Given request: List, in full, each line of the material below that contains the string "kern".

***** Input material

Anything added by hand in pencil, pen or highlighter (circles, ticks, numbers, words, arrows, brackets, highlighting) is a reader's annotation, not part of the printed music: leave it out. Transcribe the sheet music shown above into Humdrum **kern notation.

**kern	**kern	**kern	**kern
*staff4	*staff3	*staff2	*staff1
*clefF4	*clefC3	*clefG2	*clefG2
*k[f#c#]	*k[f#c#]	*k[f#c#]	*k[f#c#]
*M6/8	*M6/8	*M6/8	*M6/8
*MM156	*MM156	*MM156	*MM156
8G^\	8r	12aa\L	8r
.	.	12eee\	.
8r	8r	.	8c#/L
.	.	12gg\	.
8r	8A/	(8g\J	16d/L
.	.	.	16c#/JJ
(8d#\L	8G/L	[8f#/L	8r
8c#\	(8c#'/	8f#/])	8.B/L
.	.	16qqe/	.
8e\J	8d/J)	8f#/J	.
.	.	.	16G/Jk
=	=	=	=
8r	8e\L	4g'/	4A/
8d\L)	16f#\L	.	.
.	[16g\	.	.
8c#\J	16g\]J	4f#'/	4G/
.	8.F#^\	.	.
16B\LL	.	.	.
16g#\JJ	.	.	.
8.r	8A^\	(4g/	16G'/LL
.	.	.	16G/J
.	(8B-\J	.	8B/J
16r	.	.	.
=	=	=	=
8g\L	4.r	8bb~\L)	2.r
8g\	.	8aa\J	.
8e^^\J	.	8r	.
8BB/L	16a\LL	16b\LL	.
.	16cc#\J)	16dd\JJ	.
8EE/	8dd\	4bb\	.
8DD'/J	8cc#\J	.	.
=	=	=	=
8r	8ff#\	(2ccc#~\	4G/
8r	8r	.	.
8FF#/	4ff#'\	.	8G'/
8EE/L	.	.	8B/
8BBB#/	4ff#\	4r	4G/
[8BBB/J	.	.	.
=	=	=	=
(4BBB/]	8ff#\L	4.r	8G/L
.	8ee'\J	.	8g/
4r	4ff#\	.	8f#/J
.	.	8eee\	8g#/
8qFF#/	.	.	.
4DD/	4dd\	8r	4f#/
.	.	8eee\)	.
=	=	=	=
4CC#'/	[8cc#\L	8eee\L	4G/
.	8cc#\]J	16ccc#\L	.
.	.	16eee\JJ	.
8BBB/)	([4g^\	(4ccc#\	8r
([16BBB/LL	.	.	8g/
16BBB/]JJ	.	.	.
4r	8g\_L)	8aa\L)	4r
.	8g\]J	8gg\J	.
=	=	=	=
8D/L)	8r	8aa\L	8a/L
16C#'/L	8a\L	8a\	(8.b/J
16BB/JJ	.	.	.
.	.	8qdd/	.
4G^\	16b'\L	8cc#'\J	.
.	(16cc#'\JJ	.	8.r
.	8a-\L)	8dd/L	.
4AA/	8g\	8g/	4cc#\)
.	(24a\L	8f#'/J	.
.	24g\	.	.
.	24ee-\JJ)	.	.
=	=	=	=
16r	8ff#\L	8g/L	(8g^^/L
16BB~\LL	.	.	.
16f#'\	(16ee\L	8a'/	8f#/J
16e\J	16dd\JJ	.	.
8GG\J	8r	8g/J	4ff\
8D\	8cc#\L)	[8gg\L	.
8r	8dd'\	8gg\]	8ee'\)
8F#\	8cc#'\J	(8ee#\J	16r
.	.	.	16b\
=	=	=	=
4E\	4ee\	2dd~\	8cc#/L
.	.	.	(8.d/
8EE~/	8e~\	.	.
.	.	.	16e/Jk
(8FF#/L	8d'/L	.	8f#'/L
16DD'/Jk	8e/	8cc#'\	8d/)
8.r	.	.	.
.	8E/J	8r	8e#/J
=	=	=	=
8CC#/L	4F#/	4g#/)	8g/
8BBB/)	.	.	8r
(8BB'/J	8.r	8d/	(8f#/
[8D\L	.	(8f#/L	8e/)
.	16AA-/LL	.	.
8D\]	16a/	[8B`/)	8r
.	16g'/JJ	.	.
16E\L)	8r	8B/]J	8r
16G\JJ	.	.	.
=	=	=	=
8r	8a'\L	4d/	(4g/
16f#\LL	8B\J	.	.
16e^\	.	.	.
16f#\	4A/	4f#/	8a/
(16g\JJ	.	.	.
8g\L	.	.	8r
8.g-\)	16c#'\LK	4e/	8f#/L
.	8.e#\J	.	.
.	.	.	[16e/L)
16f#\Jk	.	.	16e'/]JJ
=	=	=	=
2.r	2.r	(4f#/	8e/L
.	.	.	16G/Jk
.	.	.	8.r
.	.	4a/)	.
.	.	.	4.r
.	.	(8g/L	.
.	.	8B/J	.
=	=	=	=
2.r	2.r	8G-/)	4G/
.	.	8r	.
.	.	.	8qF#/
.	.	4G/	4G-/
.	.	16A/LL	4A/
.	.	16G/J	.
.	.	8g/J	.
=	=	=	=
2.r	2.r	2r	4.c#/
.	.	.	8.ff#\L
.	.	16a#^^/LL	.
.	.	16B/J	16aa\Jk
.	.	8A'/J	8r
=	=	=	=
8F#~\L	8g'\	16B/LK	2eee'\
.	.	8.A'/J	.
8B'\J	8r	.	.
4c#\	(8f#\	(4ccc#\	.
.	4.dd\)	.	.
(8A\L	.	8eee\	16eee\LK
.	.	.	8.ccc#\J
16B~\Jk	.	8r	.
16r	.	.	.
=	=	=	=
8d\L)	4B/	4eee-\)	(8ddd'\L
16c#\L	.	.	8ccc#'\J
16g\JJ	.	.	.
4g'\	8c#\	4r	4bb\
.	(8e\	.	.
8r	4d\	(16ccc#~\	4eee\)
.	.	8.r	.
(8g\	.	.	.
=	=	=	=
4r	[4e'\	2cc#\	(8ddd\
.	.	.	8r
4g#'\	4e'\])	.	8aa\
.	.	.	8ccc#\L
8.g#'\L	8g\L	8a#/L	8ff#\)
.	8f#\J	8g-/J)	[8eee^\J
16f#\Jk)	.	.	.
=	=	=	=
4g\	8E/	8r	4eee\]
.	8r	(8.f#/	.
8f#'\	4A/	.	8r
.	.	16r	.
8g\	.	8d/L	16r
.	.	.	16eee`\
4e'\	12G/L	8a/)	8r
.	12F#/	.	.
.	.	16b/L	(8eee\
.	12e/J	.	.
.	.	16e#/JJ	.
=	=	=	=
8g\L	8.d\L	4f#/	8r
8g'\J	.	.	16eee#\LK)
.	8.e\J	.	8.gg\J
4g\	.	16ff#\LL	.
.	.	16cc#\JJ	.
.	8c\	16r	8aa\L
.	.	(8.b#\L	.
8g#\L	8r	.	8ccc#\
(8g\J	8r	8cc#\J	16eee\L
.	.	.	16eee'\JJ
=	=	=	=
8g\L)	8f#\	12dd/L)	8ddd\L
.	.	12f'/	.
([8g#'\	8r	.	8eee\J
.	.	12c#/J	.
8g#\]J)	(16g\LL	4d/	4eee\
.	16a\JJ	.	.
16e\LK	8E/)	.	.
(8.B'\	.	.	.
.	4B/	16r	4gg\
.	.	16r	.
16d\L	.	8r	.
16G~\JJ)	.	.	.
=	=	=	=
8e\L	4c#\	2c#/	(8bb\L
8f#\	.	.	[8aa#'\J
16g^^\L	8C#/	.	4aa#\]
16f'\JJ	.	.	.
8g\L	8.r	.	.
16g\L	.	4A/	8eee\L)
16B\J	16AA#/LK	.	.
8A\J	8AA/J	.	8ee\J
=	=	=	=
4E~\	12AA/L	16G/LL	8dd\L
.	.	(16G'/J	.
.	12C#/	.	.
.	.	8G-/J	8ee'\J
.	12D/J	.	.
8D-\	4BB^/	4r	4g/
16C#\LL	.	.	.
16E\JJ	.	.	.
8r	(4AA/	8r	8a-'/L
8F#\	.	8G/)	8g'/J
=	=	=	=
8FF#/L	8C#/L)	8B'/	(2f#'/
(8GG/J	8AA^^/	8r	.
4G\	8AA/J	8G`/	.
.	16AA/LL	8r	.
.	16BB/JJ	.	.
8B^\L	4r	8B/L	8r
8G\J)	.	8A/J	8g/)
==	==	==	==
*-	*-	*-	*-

**********

Exercise response:
Anything added by hand in pencil, pen or highlighter (circles, ticks, numbers, words, arrows, brackets, highlighting) is a reader's annotation, not part of the printed music: leave it out. Transcribe the sheet music shown above into Humdrum **kern notation.
**kern	**kern	**kern	**kern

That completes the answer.